(Dataset content)
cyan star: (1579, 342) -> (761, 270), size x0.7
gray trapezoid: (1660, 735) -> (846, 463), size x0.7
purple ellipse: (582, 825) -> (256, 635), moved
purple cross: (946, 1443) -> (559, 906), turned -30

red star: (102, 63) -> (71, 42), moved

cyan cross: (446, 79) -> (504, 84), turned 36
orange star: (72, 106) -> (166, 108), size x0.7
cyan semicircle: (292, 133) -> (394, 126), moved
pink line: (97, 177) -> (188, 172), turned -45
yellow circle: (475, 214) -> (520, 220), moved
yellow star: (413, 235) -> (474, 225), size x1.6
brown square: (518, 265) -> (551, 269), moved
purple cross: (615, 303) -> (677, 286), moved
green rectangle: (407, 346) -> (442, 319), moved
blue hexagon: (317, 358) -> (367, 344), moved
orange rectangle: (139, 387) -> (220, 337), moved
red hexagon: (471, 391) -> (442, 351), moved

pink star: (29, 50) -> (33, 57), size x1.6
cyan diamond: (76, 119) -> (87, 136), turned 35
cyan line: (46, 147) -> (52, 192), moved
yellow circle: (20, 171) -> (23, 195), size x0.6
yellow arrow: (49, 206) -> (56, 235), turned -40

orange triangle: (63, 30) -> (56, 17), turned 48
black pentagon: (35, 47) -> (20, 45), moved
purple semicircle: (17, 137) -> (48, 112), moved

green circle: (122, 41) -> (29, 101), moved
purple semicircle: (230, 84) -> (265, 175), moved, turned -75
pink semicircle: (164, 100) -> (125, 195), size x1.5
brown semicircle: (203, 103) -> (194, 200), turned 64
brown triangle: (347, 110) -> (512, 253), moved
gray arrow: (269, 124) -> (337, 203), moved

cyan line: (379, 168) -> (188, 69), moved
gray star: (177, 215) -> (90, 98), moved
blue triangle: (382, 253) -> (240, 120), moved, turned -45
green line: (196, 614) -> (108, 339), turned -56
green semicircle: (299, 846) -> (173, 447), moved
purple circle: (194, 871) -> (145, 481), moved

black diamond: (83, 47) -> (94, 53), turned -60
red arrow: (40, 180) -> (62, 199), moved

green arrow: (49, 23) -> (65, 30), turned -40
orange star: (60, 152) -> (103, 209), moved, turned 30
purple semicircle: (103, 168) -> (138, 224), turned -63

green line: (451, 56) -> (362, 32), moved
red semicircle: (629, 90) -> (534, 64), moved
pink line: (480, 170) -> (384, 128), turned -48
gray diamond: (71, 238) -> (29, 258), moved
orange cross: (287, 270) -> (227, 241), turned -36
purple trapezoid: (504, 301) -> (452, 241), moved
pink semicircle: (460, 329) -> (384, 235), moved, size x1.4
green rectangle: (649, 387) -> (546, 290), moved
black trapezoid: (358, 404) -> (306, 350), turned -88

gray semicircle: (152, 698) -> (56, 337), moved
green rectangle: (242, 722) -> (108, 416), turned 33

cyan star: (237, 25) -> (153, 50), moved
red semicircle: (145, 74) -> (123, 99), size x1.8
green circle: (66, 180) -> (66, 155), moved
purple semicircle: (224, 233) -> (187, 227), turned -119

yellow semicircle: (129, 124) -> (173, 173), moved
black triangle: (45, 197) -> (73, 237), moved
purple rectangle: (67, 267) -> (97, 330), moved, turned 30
(End Dataset content)
- _Activity_
Starting at the line with "cyan star: (237, 25) -> (153, 50), moved", copy every line up to and including the last one in the entries above.

- _Written response_
cyan star: (237, 25) -> (153, 50), moved
red semicircle: (145, 74) -> (123, 99), size x1.8
green circle: (66, 180) -> (66, 155), moved
purple semicircle: (224, 233) -> (187, 227), turned -119

yellow semicircle: (129, 124) -> (173, 173), moved
black triangle: (45, 197) -> (73, 237), moved
purple rectangle: (67, 267) -> (97, 330), moved, turned 30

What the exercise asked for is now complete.